● **Exercise requirements**: Exact reproduction required: the lines below from the line with "SERVO pin PWM: B7 -> A7" to the line with "PIR pin OUT: C13 -> B11", both ends included, and no others.

● **Supplied records**:
****************************************

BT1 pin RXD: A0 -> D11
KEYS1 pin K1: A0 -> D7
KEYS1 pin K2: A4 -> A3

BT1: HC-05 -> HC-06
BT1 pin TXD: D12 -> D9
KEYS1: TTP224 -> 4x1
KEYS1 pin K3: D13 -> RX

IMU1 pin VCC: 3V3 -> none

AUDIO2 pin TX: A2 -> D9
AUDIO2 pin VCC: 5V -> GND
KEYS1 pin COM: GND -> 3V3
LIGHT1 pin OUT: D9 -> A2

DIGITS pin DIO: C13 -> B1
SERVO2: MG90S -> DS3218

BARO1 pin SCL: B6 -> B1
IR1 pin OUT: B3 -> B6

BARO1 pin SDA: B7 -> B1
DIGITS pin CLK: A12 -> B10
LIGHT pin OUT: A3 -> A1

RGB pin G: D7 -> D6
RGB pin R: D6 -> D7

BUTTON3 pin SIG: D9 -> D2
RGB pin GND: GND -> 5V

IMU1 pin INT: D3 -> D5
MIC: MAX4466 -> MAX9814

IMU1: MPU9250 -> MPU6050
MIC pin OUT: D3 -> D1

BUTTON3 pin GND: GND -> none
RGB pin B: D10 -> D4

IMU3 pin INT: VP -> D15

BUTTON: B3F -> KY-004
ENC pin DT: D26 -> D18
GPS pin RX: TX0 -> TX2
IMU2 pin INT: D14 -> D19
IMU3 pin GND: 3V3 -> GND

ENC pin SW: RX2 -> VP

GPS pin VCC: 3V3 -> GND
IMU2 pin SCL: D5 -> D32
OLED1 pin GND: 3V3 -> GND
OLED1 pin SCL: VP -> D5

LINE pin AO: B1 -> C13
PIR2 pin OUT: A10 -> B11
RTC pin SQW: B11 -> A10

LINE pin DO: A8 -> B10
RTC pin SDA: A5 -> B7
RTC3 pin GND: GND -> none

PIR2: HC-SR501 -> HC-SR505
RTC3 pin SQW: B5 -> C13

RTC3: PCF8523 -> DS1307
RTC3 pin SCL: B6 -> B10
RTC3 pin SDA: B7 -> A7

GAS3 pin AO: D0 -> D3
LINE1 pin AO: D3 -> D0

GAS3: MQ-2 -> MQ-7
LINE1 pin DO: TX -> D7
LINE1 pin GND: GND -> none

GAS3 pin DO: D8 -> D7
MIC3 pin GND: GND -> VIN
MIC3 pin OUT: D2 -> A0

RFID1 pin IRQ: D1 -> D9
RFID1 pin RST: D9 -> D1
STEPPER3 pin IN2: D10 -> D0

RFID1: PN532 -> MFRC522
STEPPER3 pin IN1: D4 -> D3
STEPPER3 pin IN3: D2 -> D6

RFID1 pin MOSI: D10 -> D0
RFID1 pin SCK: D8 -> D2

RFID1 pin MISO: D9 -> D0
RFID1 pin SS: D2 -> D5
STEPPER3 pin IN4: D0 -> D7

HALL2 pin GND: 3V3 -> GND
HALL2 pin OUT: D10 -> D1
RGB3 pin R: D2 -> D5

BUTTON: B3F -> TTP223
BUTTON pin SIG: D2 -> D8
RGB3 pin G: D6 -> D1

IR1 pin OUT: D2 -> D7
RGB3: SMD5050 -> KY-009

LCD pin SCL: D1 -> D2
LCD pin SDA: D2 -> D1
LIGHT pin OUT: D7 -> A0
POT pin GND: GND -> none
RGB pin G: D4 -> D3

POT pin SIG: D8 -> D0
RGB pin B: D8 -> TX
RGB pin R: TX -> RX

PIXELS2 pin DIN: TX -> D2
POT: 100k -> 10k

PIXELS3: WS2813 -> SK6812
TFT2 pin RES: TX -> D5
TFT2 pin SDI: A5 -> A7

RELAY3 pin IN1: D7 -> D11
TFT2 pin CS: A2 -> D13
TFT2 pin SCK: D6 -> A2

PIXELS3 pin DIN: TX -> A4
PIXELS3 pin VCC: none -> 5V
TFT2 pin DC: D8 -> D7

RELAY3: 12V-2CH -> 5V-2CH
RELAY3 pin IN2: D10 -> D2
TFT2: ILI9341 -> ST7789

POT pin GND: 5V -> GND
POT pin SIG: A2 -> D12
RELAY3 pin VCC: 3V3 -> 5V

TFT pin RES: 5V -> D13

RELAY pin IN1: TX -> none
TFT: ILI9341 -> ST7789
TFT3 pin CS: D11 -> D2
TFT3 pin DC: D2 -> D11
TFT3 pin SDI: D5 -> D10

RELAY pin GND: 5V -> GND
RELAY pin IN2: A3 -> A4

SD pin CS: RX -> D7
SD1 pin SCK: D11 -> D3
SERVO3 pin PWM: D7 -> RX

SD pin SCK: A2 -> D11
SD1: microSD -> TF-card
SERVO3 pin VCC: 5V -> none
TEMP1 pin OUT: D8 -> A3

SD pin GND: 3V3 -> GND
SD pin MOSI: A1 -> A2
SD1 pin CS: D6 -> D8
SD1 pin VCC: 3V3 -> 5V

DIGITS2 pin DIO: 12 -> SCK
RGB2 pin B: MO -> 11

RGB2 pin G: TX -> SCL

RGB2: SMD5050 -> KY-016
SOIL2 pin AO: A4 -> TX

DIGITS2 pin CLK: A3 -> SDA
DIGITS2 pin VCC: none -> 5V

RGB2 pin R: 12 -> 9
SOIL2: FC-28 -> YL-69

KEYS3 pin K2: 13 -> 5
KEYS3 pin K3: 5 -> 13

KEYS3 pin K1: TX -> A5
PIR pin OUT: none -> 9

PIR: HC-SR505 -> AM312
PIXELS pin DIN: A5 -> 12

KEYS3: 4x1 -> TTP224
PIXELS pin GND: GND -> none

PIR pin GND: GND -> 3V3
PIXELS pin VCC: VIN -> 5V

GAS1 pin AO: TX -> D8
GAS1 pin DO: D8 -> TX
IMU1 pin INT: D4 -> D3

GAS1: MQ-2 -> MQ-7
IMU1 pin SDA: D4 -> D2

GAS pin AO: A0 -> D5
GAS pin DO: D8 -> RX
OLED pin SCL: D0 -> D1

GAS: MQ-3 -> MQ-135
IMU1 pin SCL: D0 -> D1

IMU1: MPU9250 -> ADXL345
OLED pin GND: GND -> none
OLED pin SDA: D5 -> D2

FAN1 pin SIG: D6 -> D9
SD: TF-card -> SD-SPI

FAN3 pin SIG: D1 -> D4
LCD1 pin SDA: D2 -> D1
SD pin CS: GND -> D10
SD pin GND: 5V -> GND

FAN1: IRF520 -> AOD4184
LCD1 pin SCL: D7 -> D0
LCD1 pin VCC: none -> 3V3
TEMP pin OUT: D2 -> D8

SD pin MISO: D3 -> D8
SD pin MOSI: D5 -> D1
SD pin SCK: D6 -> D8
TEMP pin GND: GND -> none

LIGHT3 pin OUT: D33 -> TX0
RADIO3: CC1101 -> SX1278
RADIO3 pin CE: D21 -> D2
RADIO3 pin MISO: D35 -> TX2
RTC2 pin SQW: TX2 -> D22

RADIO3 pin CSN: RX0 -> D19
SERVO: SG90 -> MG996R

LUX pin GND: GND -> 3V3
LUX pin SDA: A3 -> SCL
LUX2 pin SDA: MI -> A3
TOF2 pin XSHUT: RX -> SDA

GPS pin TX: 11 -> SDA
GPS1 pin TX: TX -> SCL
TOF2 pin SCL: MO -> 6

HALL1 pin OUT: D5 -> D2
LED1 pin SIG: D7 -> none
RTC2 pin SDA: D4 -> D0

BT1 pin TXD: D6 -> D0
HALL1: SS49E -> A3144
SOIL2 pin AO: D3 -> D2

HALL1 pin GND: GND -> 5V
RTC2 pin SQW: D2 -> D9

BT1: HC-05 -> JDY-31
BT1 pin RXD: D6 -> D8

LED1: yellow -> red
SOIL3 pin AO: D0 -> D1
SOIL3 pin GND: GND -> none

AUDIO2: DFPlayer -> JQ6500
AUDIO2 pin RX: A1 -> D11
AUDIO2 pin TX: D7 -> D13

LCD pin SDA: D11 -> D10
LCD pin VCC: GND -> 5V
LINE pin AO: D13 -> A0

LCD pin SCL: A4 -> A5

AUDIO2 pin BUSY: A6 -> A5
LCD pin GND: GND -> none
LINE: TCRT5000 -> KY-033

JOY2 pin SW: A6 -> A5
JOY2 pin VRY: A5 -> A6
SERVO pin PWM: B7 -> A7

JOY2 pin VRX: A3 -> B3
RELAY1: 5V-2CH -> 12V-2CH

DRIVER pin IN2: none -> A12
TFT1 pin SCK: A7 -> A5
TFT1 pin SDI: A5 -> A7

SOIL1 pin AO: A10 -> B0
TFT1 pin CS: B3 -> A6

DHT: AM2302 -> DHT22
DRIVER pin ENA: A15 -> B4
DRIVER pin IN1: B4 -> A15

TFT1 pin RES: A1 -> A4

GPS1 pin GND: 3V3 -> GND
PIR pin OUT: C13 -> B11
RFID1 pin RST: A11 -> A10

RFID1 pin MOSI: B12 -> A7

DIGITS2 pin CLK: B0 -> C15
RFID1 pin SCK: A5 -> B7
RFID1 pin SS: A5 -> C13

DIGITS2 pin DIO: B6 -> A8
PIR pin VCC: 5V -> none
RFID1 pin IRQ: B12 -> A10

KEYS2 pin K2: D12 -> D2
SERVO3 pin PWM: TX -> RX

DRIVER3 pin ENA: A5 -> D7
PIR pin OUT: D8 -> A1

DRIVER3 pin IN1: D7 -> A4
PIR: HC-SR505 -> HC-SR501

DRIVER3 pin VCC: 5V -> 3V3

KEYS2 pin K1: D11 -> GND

****************************************

● **Task result**:
SERVO pin PWM: B7 -> A7

JOY2 pin VRX: A3 -> B3
RELAY1: 5V-2CH -> 12V-2CH

DRIVER pin IN2: none -> A12
TFT1 pin SCK: A7 -> A5
TFT1 pin SDI: A5 -> A7

SOIL1 pin AO: A10 -> B0
TFT1 pin CS: B3 -> A6

DHT: AM2302 -> DHT22
DRIVER pin ENA: A15 -> B4
DRIVER pin IN1: B4 -> A15

TFT1 pin RES: A1 -> A4

GPS1 pin GND: 3V3 -> GND
PIR pin OUT: C13 -> B11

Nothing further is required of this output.